#### Input for this task ####
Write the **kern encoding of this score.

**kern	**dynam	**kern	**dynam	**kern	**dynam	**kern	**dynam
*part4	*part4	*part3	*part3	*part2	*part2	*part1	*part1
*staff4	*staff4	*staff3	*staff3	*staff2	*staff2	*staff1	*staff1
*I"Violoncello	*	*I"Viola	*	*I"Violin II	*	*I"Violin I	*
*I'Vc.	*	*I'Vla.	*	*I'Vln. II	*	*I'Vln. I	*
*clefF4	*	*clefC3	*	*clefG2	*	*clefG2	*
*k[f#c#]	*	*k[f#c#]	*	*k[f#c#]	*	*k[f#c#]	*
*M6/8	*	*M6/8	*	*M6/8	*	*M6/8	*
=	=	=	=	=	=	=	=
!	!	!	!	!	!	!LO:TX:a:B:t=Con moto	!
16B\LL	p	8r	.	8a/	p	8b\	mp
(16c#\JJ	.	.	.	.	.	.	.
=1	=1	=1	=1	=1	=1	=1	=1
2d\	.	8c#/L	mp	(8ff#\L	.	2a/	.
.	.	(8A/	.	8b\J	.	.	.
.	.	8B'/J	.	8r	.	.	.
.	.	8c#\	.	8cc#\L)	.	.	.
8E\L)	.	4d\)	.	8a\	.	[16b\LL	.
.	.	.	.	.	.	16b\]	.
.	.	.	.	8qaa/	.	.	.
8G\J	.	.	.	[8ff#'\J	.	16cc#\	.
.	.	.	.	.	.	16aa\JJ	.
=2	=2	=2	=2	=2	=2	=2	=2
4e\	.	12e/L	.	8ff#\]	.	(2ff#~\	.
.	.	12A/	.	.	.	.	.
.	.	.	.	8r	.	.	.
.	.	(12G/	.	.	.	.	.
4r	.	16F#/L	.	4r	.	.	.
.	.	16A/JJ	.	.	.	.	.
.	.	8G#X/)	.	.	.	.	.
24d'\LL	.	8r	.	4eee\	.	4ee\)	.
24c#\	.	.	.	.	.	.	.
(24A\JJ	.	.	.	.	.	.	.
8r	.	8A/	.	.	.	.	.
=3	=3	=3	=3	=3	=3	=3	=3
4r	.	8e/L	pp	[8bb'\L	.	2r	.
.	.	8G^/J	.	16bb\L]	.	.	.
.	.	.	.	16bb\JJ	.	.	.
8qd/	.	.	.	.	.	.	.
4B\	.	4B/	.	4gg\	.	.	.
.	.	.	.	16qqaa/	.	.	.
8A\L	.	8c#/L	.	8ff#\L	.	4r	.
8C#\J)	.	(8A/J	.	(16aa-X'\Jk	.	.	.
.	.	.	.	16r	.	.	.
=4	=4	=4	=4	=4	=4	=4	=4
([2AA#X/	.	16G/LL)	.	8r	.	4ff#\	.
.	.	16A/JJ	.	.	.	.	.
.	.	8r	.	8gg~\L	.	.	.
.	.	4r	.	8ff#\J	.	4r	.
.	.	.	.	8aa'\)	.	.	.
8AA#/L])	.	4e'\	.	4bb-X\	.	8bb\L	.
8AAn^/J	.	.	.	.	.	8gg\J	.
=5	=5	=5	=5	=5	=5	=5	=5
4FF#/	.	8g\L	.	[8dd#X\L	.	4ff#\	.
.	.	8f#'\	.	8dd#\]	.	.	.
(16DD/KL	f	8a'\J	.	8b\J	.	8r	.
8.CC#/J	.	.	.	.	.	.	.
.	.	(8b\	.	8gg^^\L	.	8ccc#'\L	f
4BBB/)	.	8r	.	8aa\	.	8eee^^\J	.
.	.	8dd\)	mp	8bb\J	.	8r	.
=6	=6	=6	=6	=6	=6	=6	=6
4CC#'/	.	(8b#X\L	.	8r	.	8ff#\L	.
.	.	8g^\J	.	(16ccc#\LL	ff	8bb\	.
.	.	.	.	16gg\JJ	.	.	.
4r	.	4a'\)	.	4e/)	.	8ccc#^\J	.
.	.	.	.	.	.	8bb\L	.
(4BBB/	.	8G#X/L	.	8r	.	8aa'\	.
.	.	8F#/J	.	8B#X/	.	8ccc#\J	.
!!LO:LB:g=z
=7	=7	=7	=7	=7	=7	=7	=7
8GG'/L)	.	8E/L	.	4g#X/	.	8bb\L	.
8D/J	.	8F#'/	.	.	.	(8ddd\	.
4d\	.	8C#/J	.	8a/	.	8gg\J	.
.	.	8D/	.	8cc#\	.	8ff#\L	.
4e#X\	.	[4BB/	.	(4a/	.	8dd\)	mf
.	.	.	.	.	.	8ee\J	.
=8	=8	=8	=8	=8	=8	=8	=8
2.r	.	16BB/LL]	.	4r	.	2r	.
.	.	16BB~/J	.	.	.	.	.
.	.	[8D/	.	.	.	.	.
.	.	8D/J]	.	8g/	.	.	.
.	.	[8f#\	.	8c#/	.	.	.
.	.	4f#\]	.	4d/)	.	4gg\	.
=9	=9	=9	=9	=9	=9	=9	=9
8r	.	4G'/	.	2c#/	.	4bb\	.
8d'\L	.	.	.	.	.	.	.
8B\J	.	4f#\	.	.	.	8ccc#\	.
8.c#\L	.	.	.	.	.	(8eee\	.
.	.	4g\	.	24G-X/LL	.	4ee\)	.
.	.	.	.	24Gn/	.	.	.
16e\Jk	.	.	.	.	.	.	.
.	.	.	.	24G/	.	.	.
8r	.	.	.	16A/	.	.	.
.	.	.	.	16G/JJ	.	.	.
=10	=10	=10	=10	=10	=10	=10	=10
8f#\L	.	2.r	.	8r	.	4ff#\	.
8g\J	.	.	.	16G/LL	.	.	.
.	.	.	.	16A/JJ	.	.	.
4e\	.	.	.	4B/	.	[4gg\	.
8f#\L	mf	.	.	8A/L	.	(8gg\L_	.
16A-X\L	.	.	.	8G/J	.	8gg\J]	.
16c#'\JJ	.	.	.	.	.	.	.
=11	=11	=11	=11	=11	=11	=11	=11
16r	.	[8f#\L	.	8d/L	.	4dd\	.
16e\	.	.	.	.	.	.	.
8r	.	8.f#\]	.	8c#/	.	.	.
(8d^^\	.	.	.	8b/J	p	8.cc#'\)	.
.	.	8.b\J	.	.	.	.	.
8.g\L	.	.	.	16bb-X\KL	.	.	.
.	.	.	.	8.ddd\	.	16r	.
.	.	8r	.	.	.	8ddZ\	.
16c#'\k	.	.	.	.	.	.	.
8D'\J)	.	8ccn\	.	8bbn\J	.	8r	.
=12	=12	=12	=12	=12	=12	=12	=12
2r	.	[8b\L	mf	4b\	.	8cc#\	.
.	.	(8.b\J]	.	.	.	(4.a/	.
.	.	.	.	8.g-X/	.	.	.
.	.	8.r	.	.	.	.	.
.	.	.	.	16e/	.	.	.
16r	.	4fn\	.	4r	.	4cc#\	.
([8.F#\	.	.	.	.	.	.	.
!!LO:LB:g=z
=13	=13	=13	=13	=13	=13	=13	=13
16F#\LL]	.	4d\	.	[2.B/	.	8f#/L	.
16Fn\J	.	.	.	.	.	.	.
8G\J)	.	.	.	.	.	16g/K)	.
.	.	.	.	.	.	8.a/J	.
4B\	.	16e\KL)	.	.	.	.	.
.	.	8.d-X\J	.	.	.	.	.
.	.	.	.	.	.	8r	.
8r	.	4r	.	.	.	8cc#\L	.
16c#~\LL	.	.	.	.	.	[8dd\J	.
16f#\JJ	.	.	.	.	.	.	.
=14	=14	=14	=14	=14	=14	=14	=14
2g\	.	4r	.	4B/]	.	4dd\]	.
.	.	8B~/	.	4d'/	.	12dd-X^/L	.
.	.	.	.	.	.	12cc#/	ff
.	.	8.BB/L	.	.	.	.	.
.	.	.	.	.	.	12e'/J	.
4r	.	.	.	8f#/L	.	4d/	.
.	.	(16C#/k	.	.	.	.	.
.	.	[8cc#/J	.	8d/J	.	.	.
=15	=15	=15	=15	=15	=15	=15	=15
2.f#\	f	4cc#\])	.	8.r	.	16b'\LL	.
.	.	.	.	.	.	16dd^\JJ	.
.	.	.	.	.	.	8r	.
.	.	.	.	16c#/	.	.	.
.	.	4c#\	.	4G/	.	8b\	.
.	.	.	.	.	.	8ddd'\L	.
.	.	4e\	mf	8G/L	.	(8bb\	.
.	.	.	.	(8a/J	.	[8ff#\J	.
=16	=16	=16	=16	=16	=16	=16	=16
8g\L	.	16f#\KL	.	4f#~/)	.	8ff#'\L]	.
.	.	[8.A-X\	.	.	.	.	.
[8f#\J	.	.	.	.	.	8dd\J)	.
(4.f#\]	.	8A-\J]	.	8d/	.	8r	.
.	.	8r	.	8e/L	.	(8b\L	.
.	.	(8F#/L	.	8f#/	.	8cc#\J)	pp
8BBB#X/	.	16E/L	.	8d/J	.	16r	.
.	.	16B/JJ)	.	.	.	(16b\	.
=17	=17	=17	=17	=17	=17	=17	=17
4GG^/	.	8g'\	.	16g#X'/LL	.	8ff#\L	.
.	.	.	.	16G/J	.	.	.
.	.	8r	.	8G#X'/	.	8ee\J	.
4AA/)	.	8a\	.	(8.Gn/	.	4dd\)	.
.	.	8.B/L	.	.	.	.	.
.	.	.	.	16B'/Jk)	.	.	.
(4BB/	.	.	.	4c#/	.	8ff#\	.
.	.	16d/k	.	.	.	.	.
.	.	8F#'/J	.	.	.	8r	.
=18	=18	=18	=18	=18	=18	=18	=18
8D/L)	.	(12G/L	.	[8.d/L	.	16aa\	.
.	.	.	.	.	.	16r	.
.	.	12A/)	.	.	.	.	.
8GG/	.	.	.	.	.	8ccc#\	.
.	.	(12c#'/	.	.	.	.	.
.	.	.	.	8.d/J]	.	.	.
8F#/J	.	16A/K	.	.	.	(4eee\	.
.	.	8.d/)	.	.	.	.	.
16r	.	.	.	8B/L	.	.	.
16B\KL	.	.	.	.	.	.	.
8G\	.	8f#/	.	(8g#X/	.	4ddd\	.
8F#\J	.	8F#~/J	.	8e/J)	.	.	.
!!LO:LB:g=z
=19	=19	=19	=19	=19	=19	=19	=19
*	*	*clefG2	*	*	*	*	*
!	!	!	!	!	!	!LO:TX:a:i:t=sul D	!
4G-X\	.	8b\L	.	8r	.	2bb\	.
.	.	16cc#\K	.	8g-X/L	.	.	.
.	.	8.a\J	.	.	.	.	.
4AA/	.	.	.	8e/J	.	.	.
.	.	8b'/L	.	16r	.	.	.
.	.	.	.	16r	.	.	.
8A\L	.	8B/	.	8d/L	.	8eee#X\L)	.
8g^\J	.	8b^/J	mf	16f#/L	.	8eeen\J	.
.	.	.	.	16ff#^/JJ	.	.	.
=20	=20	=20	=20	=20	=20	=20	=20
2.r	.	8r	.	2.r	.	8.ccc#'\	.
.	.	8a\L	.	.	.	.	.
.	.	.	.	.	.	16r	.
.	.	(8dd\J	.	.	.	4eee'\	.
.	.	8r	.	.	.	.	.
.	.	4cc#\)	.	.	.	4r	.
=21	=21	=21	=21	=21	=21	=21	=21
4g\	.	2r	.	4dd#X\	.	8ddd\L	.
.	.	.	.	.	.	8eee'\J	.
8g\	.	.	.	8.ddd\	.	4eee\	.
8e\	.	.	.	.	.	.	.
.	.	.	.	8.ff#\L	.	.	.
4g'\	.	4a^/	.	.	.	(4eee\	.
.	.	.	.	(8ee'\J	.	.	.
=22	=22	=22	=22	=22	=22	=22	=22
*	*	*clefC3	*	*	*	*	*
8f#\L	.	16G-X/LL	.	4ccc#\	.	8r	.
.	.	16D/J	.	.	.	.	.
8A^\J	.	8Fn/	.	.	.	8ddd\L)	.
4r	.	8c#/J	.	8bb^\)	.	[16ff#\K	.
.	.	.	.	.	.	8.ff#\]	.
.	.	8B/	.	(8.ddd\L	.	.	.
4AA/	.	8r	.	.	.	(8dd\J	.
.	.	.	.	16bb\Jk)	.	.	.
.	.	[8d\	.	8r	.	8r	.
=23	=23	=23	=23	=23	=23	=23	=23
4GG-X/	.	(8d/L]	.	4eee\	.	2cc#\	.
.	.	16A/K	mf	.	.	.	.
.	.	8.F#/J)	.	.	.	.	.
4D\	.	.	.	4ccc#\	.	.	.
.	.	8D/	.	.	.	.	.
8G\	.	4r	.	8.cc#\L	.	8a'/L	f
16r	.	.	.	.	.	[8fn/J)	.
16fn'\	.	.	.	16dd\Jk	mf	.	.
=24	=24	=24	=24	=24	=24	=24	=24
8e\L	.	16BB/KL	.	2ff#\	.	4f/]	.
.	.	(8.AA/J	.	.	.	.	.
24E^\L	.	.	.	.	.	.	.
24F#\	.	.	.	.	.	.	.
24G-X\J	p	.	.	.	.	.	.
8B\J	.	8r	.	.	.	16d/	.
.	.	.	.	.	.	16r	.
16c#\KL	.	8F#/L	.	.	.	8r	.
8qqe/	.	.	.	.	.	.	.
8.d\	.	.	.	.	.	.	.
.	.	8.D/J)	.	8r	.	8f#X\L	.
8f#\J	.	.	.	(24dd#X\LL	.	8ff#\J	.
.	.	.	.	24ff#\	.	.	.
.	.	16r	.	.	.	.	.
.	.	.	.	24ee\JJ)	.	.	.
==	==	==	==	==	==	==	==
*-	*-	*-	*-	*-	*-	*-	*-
####
▸ Set task:
Pull out every line of the material above that contains the string "kern", and copy each one as it appears.

▸ Worked answer:
Write the **kern encoding of this score.
**kern	**dynam	**kern	**dynam	**kern	**dynam	**kern	**dynam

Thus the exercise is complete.